Transcribe, exactly and in full, every record shown below, while omitting its images.

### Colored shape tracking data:
================

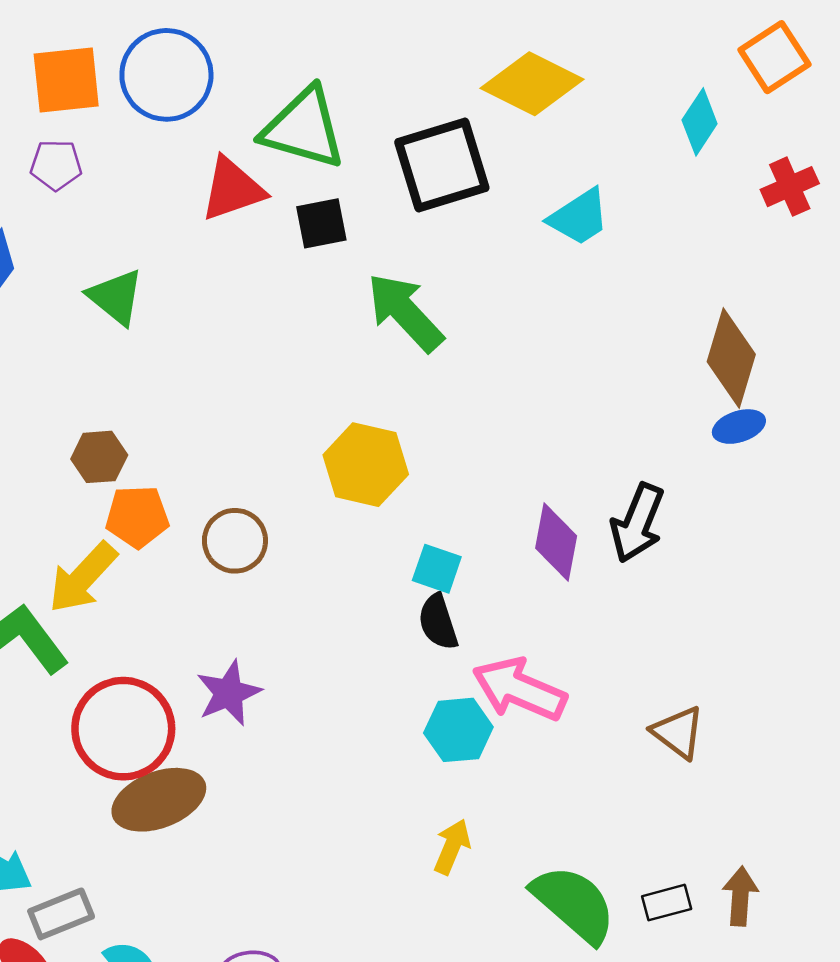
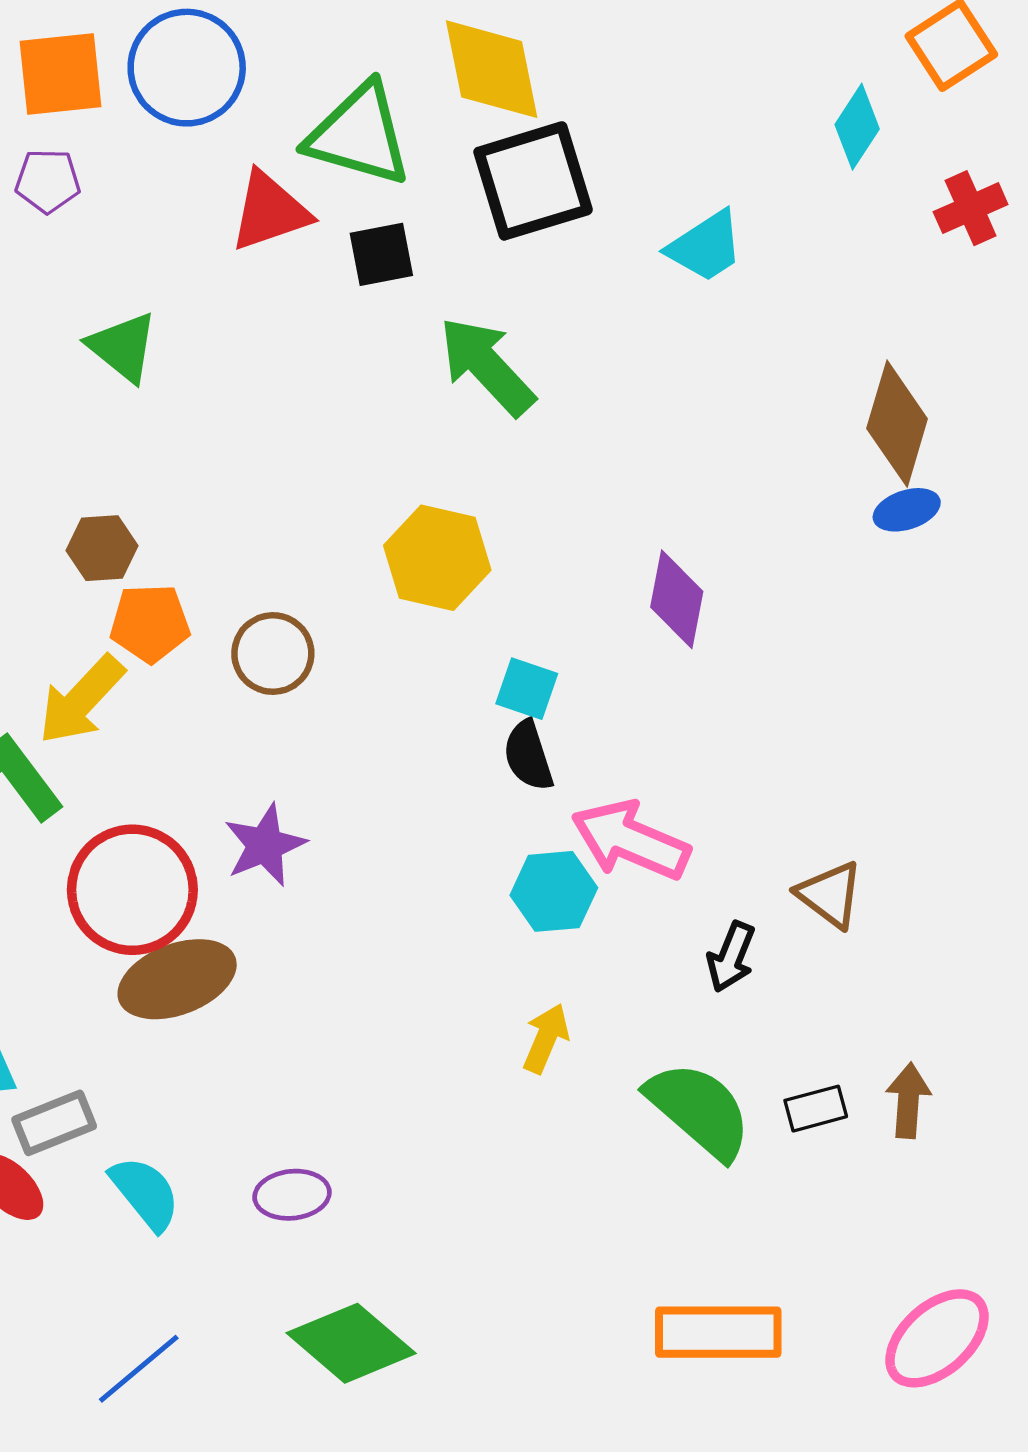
yellow diamond: (532, 84) -> (492, 69), moved, turned 52
black arrow: (637, 523) -> (731, 957), moved, size x0.7
purple diamond: (556, 542) -> (677, 599), moved

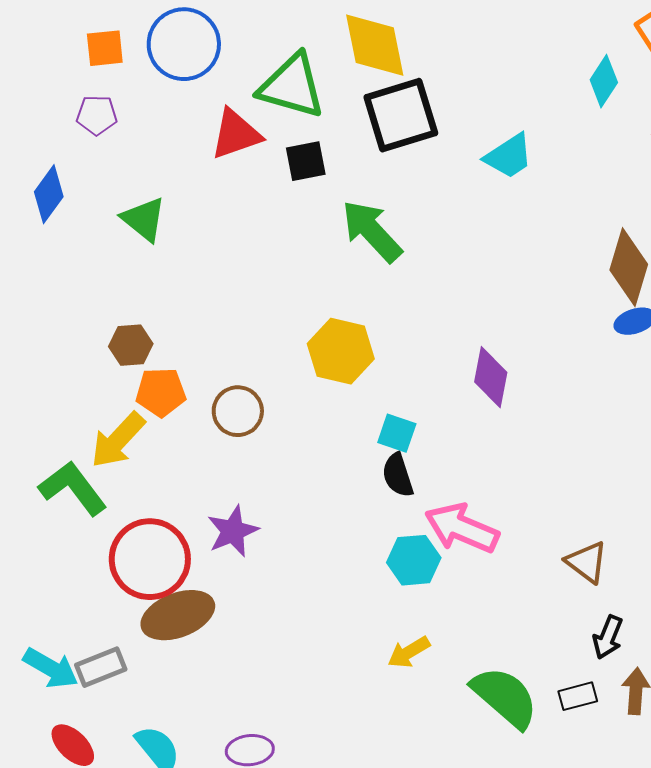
orange square: (61, 74) -> (105, 48), size x0.7
black arrow: (731, 957) -> (608, 637), moved
yellow arrow: (546, 1038) -> (409, 652), turned -144
gray rectangle: (54, 1123) -> (101, 667), moved

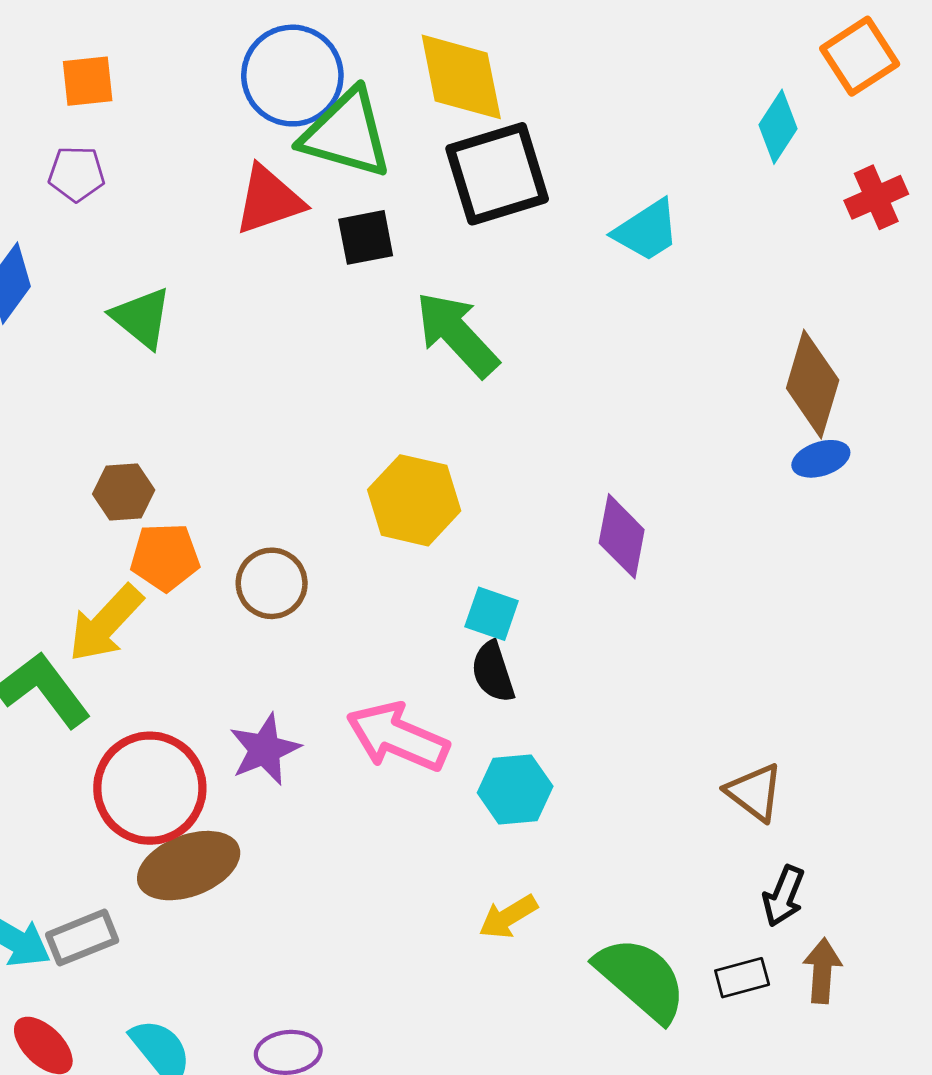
blue circle: (184, 44) -> (292, 76), moved
pink arrow: (462, 528) -> (398, 737), moved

================

### Response:
yellow diamond: (532, 84) -> (492, 69), moved, turned 52
black arrow: (637, 523) -> (731, 957), moved, size x0.7
purple diamond: (556, 542) -> (677, 599), moved

orange square: (61, 74) -> (105, 48), size x0.7
black arrow: (731, 957) -> (608, 637), moved
yellow arrow: (546, 1038) -> (409, 652), turned -144
gray rectangle: (54, 1123) -> (101, 667), moved

blue circle: (184, 44) -> (292, 76), moved
pink arrow: (462, 528) -> (398, 737), moved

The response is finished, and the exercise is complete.